_The problem_.
Find the line that contains "camera: 60 degrees right, 0 degrees up"; then retype it and each line after it, exactly, through the final line of the data below.

_Stored data_.
========================

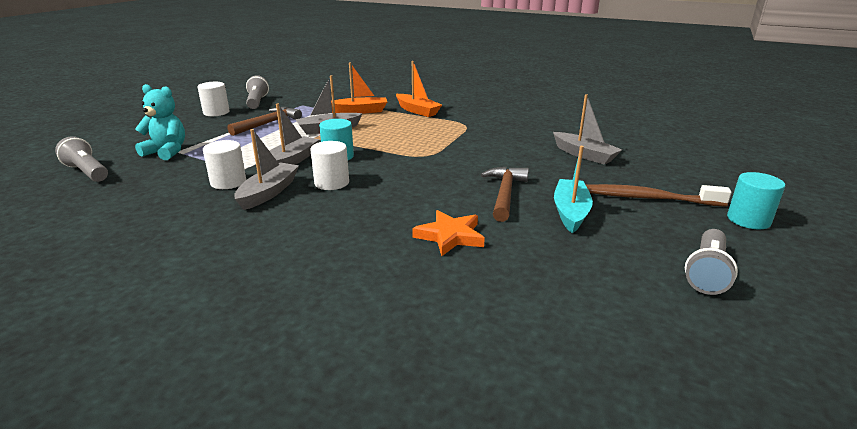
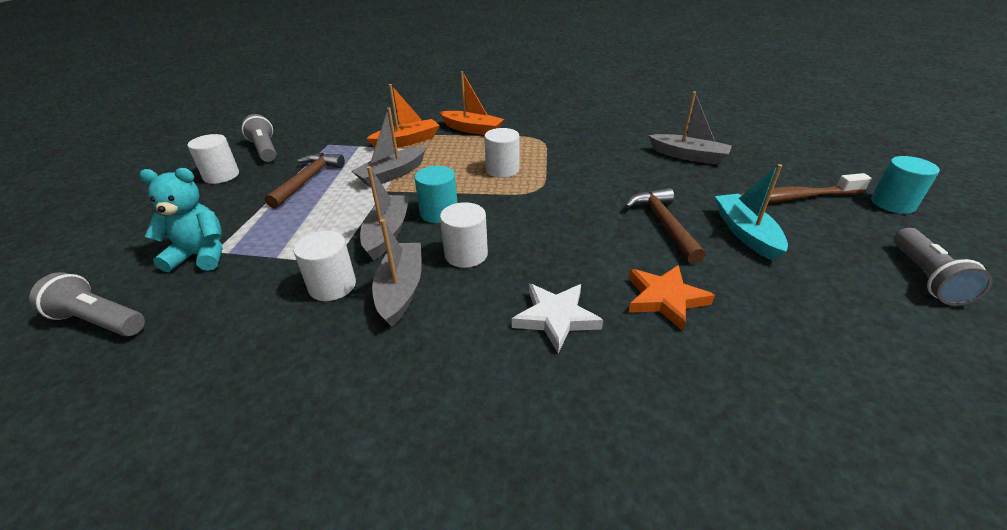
camera: 20 degrees left, 10 degrees up
none -> white cylinder [484,128,519,178]
none -> white star [512,284,603,353]

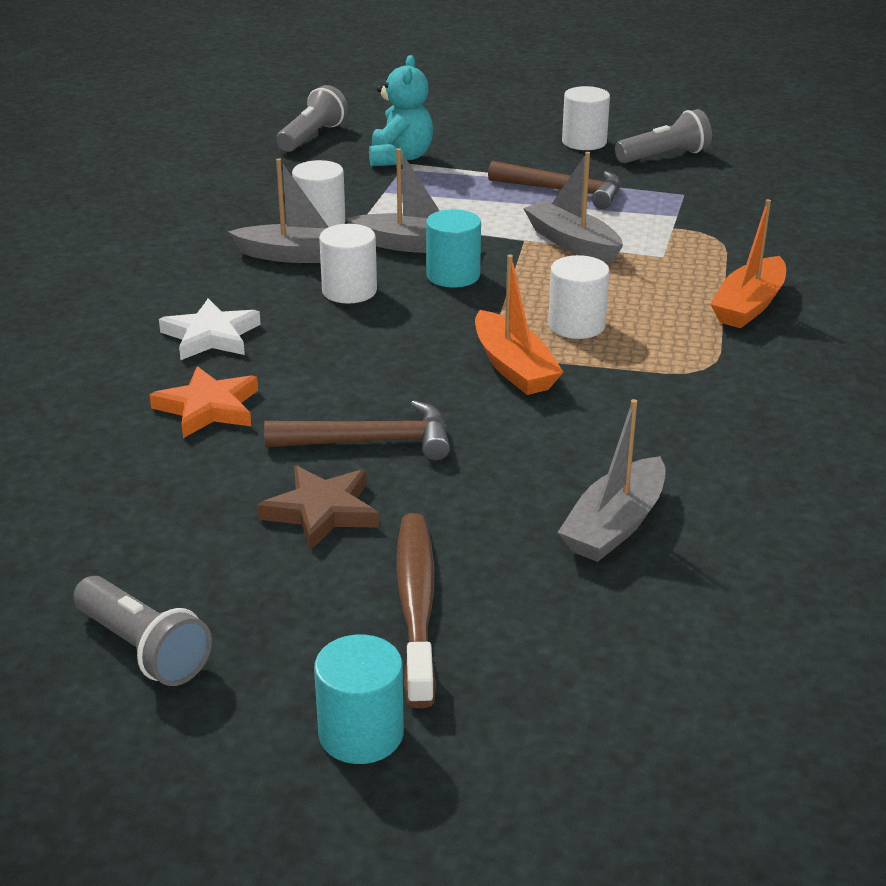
camera: 95 degrees right, 5 degrees down
orange boat [366,84,440,148] -> orange boat moved to [475,255,563,395]
turquoise boat [715,164,788,261] -> brown star [257,465,379,551]
grey flashlight [894,228,993,306] -> grey flashlight turned 150 degrees counterclockwise [73,576,212,686]

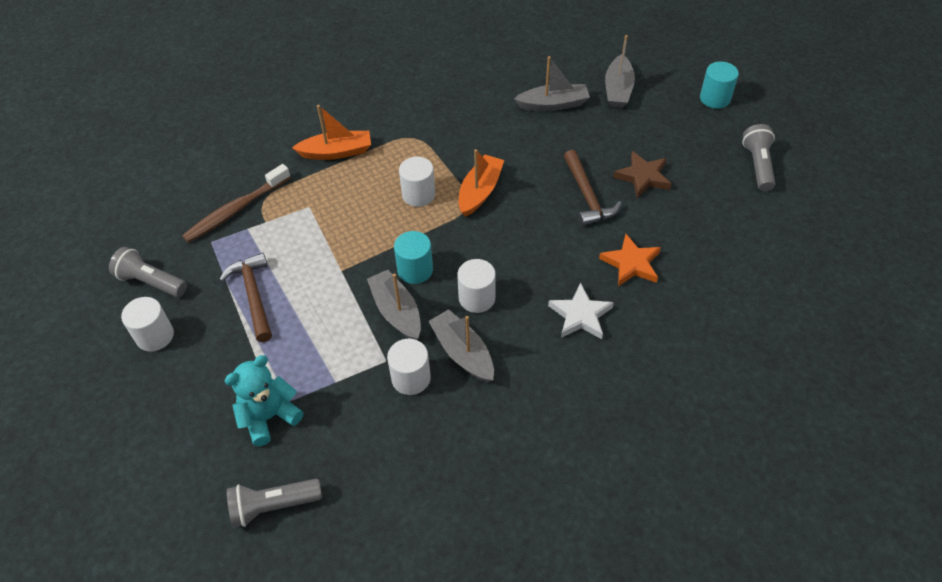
camera: 130 degrees left, 20 degrees up
brown hammer [264,400,450,461] -> brown hammer turned 150 degrees counterclockwise [564,150,622,226]
brown toothbrush [396,513,436,708] -> brown toothbrush moved to [182,164,291,243]
grey boat [523,152,623,263] -> grey boat moved to [605,35,635,108]

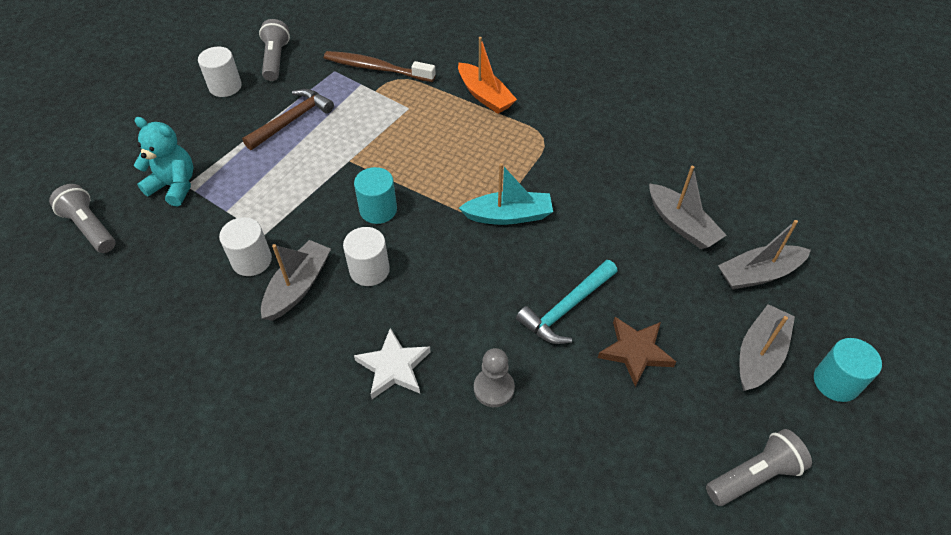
camera: 60 degrees right, 0 degrees up
grey boat [367,270,421,340] -> grey boat moved to [740,304,795,391]
white cylinder [399,157,435,207] -> none
orange boat [459,149,504,217] -> turquoise boat [459,163,553,225]
brown hammer [564,150,622,226] -> turquoise hammer [516,260,618,344]
orange star [599,234,661,286] -> grey pawn [474,348,515,407]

========================

_Written solution_.
camera: 60 degrees right, 0 degrees up
grey boat [367,270,421,340] -> grey boat moved to [740,304,795,391]
white cylinder [399,157,435,207] -> none
orange boat [459,149,504,217] -> turquoise boat [459,163,553,225]
brown hammer [564,150,622,226] -> turquoise hammer [516,260,618,344]
orange star [599,234,661,286] -> grey pawn [474,348,515,407]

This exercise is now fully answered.